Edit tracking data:
+ + + +

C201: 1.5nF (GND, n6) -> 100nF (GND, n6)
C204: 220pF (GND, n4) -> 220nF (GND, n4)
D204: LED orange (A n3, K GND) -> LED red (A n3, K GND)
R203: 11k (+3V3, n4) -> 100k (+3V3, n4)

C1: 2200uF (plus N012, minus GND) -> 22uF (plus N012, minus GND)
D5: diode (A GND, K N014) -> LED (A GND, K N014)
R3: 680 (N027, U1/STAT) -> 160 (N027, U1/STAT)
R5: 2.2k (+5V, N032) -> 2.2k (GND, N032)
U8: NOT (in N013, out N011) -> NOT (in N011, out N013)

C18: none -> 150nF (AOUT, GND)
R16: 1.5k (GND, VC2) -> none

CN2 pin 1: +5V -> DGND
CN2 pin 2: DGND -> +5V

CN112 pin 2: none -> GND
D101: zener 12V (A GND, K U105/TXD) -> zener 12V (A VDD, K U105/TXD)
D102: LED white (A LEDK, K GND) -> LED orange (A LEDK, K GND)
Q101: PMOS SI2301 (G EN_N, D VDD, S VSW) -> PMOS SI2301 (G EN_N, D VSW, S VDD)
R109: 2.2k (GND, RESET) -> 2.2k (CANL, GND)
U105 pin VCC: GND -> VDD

+ + + +

Give only how many lines above hold "orange".

2